## YOUR TASK
Copy out exactly the lines from the start of the data to the line containing "type=delete; before=Apfel (gelb);". Include both.

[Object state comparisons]
------------------------------------------------------------

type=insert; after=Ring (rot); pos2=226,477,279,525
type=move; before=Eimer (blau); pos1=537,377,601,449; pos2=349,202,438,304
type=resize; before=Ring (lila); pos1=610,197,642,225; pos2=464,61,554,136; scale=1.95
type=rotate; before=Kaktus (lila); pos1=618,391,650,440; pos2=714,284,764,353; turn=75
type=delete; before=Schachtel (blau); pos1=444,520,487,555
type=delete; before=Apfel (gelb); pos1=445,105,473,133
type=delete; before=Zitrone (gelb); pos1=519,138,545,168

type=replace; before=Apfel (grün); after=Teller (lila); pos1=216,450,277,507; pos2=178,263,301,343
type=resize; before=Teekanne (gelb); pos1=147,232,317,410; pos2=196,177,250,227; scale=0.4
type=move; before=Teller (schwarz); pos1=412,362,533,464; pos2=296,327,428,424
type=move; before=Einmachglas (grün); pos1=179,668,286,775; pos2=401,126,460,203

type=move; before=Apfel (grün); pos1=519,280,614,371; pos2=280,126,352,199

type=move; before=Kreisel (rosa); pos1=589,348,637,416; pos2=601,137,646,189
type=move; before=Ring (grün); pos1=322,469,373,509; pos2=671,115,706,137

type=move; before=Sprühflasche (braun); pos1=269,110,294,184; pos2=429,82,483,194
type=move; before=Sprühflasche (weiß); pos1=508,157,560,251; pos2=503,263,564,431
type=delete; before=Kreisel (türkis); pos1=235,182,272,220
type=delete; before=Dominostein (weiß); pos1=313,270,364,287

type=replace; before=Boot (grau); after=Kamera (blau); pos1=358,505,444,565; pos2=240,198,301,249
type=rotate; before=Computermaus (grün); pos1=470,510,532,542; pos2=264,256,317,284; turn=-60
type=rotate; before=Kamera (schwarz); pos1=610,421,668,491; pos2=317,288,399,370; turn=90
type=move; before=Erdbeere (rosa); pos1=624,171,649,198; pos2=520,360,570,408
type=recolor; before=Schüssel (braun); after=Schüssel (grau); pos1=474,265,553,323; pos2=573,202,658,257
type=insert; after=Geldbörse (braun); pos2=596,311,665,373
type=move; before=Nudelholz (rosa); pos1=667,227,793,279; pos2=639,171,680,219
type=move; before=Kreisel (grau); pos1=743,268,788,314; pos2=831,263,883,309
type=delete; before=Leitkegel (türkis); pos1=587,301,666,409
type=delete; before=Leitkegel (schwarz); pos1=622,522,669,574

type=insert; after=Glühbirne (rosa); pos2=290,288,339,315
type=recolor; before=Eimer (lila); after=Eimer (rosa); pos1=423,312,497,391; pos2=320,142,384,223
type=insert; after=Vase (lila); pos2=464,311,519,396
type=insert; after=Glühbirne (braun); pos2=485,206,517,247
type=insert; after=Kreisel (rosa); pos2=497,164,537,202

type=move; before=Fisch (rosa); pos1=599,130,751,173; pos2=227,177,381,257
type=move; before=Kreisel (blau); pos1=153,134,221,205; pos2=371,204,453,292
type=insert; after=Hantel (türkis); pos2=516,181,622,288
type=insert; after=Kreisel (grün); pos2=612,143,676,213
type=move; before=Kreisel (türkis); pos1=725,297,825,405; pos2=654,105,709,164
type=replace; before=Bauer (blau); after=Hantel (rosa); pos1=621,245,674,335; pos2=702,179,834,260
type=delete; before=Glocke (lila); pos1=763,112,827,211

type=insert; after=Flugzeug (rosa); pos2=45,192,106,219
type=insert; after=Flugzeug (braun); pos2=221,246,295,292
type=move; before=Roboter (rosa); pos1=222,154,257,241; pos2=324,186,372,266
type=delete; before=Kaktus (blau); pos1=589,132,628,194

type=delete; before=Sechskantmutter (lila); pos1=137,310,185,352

------------------------------------------------------------

## ANSWER FOR THE TASK
type=insert; after=Ring (rot); pos2=226,477,279,525
type=move; before=Eimer (blau); pos1=537,377,601,449; pos2=349,202,438,304
type=resize; before=Ring (lila); pos1=610,197,642,225; pos2=464,61,554,136; scale=1.95
type=rotate; before=Kaktus (lila); pos1=618,391,650,440; pos2=714,284,764,353; turn=75
type=delete; before=Schachtel (blau); pos1=444,520,487,555
type=delete; before=Apfel (gelb); pos1=445,105,473,133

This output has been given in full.